### Task data
★ ★ ★ ★ ★ ★ ★

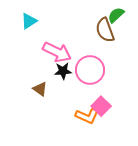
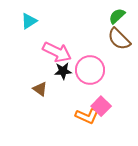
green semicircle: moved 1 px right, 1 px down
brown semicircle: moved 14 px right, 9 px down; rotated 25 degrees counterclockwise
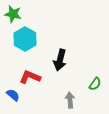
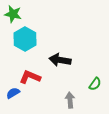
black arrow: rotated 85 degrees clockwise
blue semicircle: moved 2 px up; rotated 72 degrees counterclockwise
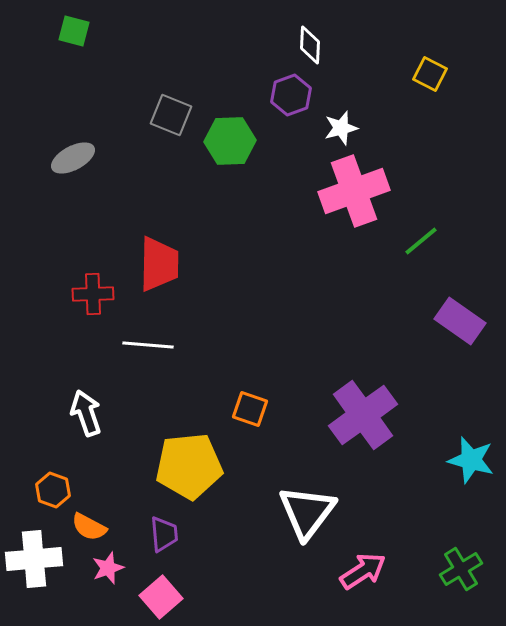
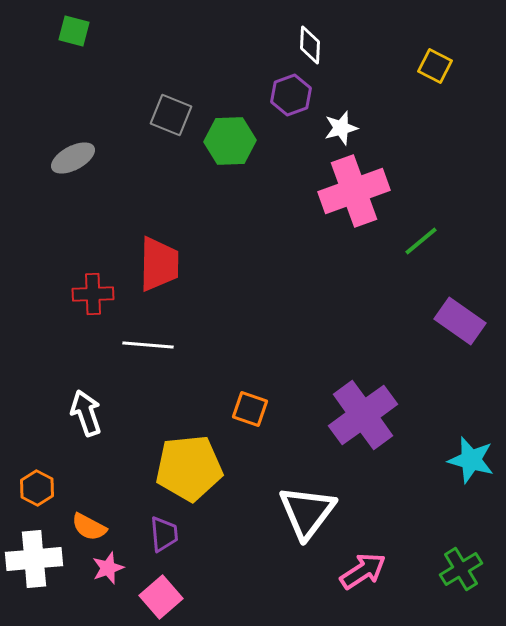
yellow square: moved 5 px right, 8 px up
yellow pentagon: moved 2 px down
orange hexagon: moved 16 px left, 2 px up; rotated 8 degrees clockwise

★ ★ ★ ★ ★ ★ ★

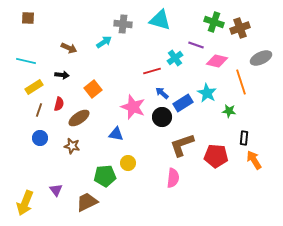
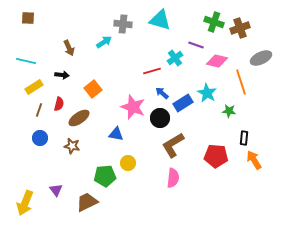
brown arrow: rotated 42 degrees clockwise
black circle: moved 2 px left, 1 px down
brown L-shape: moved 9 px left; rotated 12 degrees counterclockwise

★ ★ ★ ★ ★ ★ ★

### Problem to work on
Only those lines of the entries above that run from the line containing "black circle: moved 2 px left, 1 px down" to the line containing "brown L-shape: moved", both included, should be transcribed exactly.

### Written solution
black circle: moved 2 px left, 1 px down
brown L-shape: moved 9 px left; rotated 12 degrees counterclockwise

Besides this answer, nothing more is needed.